++++ RECORDS FOR THE TASK
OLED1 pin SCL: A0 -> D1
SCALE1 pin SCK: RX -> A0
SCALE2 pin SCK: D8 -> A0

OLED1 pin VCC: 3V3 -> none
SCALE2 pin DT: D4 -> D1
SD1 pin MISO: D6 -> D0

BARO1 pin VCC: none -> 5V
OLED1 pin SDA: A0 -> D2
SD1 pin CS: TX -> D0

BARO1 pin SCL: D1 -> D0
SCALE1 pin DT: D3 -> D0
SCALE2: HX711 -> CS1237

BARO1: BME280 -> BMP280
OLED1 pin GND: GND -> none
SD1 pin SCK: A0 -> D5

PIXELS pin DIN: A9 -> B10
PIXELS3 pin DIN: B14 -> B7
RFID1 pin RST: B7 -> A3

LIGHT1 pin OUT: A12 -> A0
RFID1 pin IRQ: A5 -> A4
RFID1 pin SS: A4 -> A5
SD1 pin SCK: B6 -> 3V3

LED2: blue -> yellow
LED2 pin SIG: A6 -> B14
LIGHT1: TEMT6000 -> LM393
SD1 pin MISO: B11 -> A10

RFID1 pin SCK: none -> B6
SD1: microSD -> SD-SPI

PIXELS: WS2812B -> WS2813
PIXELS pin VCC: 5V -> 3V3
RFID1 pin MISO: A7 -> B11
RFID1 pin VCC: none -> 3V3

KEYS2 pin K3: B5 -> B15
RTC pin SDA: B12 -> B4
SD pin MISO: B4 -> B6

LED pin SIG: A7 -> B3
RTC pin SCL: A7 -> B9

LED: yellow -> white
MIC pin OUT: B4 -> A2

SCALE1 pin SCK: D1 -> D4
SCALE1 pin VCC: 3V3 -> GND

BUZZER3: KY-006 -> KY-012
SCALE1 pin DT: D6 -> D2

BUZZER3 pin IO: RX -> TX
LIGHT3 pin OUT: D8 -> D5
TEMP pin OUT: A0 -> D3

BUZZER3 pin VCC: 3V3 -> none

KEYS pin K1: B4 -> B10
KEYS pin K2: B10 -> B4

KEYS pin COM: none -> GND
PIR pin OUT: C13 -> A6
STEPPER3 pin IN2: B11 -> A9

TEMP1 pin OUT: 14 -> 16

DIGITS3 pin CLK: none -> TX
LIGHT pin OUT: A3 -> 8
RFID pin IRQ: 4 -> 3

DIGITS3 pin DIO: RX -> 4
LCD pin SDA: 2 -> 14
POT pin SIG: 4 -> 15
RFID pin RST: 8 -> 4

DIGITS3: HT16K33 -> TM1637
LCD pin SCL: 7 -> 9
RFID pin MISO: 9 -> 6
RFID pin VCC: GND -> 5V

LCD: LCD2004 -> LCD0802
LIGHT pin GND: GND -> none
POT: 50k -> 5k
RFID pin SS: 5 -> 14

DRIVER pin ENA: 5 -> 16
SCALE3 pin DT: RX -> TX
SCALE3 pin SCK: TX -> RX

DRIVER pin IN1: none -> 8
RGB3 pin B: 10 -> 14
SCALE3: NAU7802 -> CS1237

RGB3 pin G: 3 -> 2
++++++++
● **ASSIGNMENT**
Would you restate word for word every line from the one holding "BUZZER3 pin IO: RX -> TX" to the end of the entries, both ends included?

● **YOUR RESPONSE**
BUZZER3 pin IO: RX -> TX
LIGHT3 pin OUT: D8 -> D5
TEMP pin OUT: A0 -> D3

BUZZER3 pin VCC: 3V3 -> none

KEYS pin K1: B4 -> B10
KEYS pin K2: B10 -> B4

KEYS pin COM: none -> GND
PIR pin OUT: C13 -> A6
STEPPER3 pin IN2: B11 -> A9

TEMP1 pin OUT: 14 -> 16

DIGITS3 pin CLK: none -> TX
LIGHT pin OUT: A3 -> 8
RFID pin IRQ: 4 -> 3

DIGITS3 pin DIO: RX -> 4
LCD pin SDA: 2 -> 14
POT pin SIG: 4 -> 15
RFID pin RST: 8 -> 4

DIGITS3: HT16K33 -> TM1637
LCD pin SCL: 7 -> 9
RFID pin MISO: 9 -> 6
RFID pin VCC: GND -> 5V

LCD: LCD2004 -> LCD0802
LIGHT pin GND: GND -> none
POT: 50k -> 5k
RFID pin SS: 5 -> 14

DRIVER pin ENA: 5 -> 16
SCALE3 pin DT: RX -> TX
SCALE3 pin SCK: TX -> RX

DRIVER pin IN1: none -> 8
RGB3 pin B: 10 -> 14
SCALE3: NAU7802 -> CS1237

RGB3 pin G: 3 -> 2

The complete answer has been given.